Write out the records beneath this line exactly as they appear, minus any images.

[Object change listings]
____________
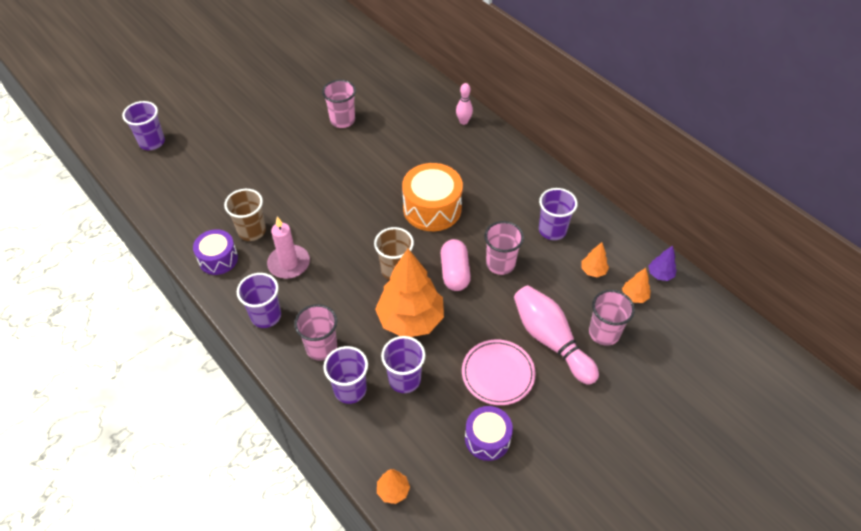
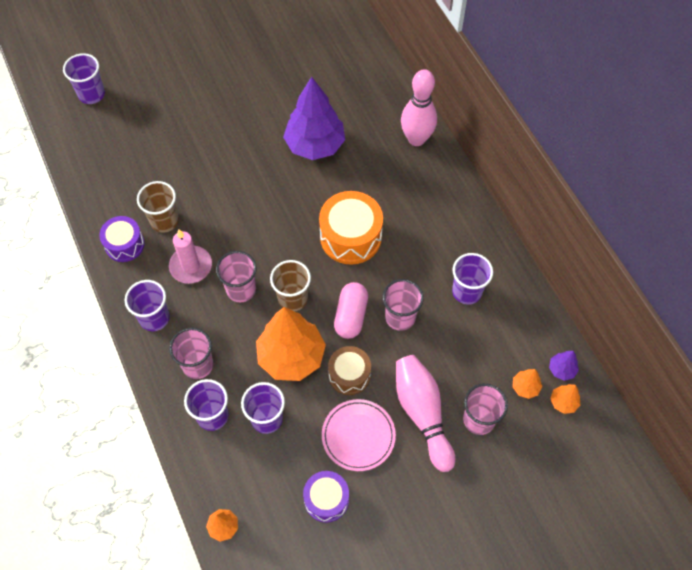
camera: 15 degrees right, 10 degrees up
pink cup [322,80,356,128] -> pink cup moved to [216,251,257,302]
pink bowling pin [456,83,473,125] -> pink bowling pin [401,69,437,146], size x1.92
orange tree [581,242,609,277] -> orange tree moved to [550,384,580,414]
none -> purple tree [283,77,345,160]
none -> brown drum [328,346,371,395]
____________
### Solution below
camera: 15 degrees right, 10 degrees up
pink cup [322,80,356,128] -> pink cup moved to [216,251,257,302]
pink bowling pin [456,83,473,125] -> pink bowling pin [401,69,437,146], size x1.92
orange tree [581,242,609,277] -> orange tree moved to [550,384,580,414]
none -> purple tree [283,77,345,160]
none -> brown drum [328,346,371,395]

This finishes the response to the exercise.